Requirement> Convert every non-blank line of the records below into a Markdown table with the columns "Row" and "Line". Number the rows consecutively and omit blank lines.

Information shown>
******************************

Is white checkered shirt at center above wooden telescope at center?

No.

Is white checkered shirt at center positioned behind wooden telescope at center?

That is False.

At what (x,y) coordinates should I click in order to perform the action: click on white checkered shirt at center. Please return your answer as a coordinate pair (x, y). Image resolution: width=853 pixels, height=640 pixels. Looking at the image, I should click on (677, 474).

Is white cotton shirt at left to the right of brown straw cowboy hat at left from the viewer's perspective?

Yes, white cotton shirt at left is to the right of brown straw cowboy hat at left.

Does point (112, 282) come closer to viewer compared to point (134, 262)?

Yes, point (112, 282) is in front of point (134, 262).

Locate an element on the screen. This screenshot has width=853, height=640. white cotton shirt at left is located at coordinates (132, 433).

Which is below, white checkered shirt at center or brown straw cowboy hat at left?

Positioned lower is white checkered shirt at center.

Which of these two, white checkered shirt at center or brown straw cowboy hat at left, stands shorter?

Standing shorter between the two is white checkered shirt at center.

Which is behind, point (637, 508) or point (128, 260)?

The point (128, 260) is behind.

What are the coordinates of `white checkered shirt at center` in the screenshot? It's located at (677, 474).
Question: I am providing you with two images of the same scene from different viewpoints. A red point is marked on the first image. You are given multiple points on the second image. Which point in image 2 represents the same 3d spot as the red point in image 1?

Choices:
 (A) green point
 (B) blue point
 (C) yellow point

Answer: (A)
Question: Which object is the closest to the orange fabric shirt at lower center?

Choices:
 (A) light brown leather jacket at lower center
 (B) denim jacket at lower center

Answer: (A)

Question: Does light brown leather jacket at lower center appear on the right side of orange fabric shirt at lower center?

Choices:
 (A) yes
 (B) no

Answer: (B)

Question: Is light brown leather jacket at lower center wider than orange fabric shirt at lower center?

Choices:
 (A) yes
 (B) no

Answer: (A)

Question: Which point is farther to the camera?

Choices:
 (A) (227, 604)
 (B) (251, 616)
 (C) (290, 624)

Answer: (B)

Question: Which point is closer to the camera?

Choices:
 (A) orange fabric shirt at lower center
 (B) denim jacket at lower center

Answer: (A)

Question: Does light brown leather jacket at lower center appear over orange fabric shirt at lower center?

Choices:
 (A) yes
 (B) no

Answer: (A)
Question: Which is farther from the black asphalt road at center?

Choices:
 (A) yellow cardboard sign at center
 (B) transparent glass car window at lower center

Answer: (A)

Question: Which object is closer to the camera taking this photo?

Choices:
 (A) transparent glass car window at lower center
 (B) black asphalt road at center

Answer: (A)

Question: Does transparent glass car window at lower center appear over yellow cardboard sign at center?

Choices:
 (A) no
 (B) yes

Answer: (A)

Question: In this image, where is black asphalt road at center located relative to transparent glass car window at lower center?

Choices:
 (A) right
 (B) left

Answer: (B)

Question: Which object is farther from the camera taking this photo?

******************************

Reply>
| Row | Line |
|---|---|
| 1 | Is white checkered shirt at center above wooden telescope at center? |
| 2 | No. |
| 3 | Is white checkered shirt at center positioned behind wooden telescope at center? |
| 4 | That is False. |
| 5 | At what (x,y) coordinates should I click in order to perform the action: click on white checkered shirt at center. Please return your answer as a coordinate pair (x, y). Image resolution: width=853 pixels, height=640 pixels. Looking at the image, I should click on (677, 474). |
| 6 | Is white cotton shirt at left to the right of brown straw cowboy hat at left from the viewer's perspective? |
| 7 | Yes, white cotton shirt at left is to the right of brown straw cowboy hat at left. |
| 8 | Does point (112, 282) come closer to viewer compared to point (134, 262)? |
| 9 | Yes, point (112, 282) is in front of point (134, 262). |
| 10 | Locate an element on the screen. This screenshot has width=853, height=640. white cotton shirt at left is located at coordinates (132, 433). |
| 11 | Which is below, white checkered shirt at center or brown straw cowboy hat at left? |
| 12 | Positioned lower is white checkered shirt at center. |
| 13 | Which of these two, white checkered shirt at center or brown straw cowboy hat at left, stands shorter? |
| 14 | Standing shorter between the two is white checkered shirt at center. |
| 15 | Which is behind, point (637, 508) or point (128, 260)? |
| 16 | The point (128, 260) is behind. |
| 17 | What are the coordinates of `white checkered shirt at center` in the screenshot? It's located at (677, 474). |
| 18 | Question: I am providing you with two images of the same scene from different viewpoints. A red point is marked on the first image. You are given multiple points on the second image. Which point in image 2 represents the same 3d spot as the red point in image 1? |
| 19 | Choices: |
| 20 |  (A) green point |
| 21 |  (B) blue point |
| 22 |  (C) yellow point |
| 23 | Answer: (A) |
| 24 | Question: Which object is the closest to the orange fabric shirt at lower center? |
| 25 | Choices: |
| 26 |  (A) light brown leather jacket at lower center |
| 27 |  (B) denim jacket at lower center |
| 28 | Answer: (A) |
| 29 | Question: Does light brown leather jacket at lower center appear on the right side of orange fabric shirt at lower center? |
| 30 | Choices: |
| 31 |  (A) yes |
| 32 |  (B) no |
| 33 | Answer: (B) |
| 34 | Question: Is light brown leather jacket at lower center wider than orange fabric shirt at lower center? |
| 35 | Choices: |
| 36 |  (A) yes |
| 37 |  (B) no |
| 38 | Answer: (A) |
| 39 | Question: Which point is farther to the camera? |
| 40 | Choices: |
| 41 |  (A) (227, 604) |
| 42 |  (B) (251, 616) |
| 43 |  (C) (290, 624) |
| 44 | Answer: (B) |
| 45 | Question: Which point is closer to the camera? |
| 46 | Choices: |
| 47 |  (A) orange fabric shirt at lower center |
| 48 |  (B) denim jacket at lower center |
| 49 | Answer: (A) |
| 50 | Question: Does light brown leather jacket at lower center appear over orange fabric shirt at lower center? |
| 51 | Choices: |
| 52 |  (A) yes |
| 53 |  (B) no |
| 54 | Answer: (A) |
| 55 | Question: Which is farther from the black asphalt road at center? |
| 56 | Choices: |
| 57 |  (A) yellow cardboard sign at center |
| 58 |  (B) transparent glass car window at lower center |
| 59 | Answer: (A) |
| 60 | Question: Which object is closer to the camera taking this photo? |
| 61 | Choices: |
| 62 |  (A) transparent glass car window at lower center |
| 63 |  (B) black asphalt road at center |
| 64 | Answer: (A) |
| 65 | Question: Does transparent glass car window at lower center appear over yellow cardboard sign at center? |
| 66 | Choices: |
| 67 |  (A) no |
| 68 |  (B) yes |
| 69 | Answer: (A) |
| 70 | Question: In this image, where is black asphalt road at center located relative to transparent glass car window at lower center? |
| 71 | Choices: |
| 72 |  (A) right |
| 73 |  (B) left |
| 74 | Answer: (B) |
| 75 | Question: Which object is farther from the camera taking this photo? |